** Opening Source information block **

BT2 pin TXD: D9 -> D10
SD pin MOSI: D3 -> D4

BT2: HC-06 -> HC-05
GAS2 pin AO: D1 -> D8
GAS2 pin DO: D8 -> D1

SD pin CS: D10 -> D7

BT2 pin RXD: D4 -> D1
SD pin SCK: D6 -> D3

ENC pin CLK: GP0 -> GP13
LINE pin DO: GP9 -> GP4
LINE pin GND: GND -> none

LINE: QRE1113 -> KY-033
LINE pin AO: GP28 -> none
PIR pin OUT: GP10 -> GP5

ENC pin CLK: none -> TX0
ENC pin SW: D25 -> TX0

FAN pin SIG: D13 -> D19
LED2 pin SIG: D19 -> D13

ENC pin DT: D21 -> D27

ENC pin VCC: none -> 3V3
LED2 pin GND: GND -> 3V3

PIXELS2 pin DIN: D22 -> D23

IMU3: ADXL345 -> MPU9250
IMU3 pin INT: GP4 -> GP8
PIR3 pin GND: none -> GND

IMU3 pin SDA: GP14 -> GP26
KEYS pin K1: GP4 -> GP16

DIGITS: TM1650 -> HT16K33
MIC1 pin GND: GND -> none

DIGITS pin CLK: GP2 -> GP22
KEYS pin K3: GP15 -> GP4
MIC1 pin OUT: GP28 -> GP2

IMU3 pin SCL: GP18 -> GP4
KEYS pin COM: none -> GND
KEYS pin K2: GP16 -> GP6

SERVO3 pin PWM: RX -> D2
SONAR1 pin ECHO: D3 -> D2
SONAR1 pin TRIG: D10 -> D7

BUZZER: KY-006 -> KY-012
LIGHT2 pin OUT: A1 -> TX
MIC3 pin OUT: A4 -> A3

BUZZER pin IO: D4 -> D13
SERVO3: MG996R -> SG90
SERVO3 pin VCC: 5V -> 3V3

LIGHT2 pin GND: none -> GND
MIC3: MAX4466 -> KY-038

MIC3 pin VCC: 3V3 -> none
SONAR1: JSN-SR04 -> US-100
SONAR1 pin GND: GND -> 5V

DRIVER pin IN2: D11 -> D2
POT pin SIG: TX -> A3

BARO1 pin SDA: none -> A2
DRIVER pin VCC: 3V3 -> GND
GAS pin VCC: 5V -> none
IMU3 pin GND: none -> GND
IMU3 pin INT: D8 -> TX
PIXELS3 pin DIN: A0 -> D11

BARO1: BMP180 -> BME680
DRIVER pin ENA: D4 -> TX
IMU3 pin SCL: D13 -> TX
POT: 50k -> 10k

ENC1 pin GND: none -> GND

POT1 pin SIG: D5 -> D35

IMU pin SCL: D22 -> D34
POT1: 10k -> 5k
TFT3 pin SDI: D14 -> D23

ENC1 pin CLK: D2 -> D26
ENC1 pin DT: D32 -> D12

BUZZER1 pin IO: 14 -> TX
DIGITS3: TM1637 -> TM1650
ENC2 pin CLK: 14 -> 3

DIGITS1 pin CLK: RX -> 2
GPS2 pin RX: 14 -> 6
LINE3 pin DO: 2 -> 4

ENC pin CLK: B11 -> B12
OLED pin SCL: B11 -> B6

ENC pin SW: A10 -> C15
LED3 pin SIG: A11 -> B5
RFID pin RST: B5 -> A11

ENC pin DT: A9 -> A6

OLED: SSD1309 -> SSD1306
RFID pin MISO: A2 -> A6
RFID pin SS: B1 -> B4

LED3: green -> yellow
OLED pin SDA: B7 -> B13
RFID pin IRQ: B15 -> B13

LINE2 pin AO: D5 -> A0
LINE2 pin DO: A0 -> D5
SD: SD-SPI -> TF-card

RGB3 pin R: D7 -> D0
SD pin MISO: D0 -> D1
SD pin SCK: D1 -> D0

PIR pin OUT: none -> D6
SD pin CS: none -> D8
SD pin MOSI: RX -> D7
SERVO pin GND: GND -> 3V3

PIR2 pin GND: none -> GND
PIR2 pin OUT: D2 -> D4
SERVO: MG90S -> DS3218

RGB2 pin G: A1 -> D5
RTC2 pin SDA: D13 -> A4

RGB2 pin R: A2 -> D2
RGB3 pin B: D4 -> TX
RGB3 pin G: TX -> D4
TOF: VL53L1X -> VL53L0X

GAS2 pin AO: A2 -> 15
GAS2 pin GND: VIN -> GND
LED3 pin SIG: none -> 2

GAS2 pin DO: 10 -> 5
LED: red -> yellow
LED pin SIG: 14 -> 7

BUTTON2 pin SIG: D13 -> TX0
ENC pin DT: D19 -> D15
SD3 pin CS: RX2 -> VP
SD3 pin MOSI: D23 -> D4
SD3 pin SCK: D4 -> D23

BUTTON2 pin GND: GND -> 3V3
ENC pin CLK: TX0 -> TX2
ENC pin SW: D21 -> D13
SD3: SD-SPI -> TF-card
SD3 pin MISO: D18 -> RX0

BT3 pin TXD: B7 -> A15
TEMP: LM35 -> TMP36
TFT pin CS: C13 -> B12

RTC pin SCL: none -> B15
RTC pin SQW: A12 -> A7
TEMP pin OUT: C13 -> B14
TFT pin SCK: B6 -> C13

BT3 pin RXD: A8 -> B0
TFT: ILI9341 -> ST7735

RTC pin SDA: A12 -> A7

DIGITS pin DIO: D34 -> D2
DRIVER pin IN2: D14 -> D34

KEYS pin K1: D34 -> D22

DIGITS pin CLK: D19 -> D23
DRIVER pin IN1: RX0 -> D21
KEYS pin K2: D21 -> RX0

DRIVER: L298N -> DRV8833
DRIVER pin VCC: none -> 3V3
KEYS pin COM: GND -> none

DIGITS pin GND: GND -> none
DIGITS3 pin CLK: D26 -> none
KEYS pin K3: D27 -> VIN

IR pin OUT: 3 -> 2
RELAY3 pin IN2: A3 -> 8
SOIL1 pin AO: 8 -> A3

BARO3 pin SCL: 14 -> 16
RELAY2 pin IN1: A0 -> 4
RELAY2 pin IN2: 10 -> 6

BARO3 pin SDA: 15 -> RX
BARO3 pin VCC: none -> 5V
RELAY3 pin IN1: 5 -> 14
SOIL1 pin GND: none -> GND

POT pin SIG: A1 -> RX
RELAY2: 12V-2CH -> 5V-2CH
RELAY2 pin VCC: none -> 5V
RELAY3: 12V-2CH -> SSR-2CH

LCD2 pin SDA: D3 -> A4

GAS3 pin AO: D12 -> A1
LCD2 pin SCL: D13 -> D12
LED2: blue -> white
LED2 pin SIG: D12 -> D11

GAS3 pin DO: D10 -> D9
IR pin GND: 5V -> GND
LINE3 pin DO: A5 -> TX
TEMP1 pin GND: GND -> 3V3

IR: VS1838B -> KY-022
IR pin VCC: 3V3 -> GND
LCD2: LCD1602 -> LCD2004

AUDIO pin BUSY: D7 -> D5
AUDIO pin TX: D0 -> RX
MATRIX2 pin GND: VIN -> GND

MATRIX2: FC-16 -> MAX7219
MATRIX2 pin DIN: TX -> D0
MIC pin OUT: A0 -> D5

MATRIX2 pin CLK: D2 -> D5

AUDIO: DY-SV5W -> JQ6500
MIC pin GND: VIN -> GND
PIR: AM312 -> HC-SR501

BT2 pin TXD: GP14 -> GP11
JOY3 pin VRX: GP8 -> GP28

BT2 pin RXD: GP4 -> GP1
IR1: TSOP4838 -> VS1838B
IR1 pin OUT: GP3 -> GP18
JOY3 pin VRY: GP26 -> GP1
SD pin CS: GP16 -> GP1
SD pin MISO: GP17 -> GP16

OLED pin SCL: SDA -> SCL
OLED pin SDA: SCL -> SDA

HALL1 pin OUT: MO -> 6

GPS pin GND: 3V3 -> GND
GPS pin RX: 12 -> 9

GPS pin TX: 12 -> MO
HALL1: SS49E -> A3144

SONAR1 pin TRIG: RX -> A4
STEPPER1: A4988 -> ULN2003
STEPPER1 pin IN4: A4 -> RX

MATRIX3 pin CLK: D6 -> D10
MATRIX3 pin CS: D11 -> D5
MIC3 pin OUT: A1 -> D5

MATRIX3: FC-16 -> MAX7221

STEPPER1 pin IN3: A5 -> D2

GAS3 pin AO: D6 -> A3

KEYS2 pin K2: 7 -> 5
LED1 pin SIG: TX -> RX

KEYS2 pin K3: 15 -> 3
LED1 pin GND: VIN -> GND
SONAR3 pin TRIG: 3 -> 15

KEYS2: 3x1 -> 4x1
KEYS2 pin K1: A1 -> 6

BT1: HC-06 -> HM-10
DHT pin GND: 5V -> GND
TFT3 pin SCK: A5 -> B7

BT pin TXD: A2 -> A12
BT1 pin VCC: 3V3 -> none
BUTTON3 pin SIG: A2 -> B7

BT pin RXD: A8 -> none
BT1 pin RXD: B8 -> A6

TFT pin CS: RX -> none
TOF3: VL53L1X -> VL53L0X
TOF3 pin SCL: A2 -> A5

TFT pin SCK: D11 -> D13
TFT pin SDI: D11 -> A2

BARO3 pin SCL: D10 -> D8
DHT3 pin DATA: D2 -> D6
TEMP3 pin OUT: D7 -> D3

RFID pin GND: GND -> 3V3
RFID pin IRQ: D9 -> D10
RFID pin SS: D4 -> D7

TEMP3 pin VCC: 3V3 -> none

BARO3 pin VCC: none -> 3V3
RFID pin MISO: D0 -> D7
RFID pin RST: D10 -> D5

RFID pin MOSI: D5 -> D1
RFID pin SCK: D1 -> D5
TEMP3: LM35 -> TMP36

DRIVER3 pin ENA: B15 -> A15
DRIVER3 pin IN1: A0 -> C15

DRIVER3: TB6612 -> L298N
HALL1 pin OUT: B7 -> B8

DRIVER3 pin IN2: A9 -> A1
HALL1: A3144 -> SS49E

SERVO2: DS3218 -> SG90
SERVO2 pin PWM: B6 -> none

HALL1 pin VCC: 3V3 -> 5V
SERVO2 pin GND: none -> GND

** Closing Source information block **

Task description: Every line in the material above that has the word "MOSI" should be copied.

Output of the exercise:
SD pin MOSI: D3 -> D4
SD pin MOSI: RX -> D7
SD3 pin MOSI: D23 -> D4
RFID pin MOSI: D5 -> D1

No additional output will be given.